Material shown Block Start

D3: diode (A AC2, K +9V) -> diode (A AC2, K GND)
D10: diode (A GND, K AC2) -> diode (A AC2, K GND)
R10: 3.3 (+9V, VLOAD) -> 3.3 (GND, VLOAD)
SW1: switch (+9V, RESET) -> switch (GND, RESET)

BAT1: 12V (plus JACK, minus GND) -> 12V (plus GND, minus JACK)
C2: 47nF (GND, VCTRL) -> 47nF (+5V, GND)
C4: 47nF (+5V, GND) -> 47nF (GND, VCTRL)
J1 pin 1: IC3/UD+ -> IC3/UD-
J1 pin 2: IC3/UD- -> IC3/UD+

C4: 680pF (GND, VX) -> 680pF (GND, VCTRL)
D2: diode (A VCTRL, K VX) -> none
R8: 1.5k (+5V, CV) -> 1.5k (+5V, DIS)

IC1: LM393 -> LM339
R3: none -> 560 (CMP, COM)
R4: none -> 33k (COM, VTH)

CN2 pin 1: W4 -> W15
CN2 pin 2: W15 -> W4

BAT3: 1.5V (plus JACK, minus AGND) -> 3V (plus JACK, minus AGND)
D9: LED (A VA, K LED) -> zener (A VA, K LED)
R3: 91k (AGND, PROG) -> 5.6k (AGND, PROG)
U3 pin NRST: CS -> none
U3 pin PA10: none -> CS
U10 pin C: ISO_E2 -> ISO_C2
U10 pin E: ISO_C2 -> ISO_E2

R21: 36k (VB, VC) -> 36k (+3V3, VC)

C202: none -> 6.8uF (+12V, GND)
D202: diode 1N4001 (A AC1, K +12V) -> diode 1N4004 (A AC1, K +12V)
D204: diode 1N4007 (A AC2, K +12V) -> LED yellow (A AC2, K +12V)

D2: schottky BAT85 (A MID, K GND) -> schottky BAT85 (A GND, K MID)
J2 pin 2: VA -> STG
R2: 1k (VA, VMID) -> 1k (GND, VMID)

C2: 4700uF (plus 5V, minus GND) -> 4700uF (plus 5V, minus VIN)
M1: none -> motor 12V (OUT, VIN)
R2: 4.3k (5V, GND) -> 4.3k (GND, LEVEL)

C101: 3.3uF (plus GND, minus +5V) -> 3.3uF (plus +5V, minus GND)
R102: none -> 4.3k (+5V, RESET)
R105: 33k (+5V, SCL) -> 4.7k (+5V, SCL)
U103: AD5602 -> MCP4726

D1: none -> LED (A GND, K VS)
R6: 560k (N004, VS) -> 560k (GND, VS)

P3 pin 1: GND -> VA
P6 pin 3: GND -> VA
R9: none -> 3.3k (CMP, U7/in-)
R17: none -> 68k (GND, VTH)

Material shown Block End

What the exercise asks:
Show me every line in the data above that includes "minus".

Written answer:
BAT1: 12V (plus JACK, minus GND) -> 12V (plus GND, minus JACK)
BAT3: 1.5V (plus JACK, minus AGND) -> 3V (plus JACK, minus AGND)
C2: 4700uF (plus 5V, minus GND) -> 4700uF (plus 5V, minus VIN)
C101: 3.3uF (plus GND, minus +5V) -> 3.3uF (plus +5V, minus GND)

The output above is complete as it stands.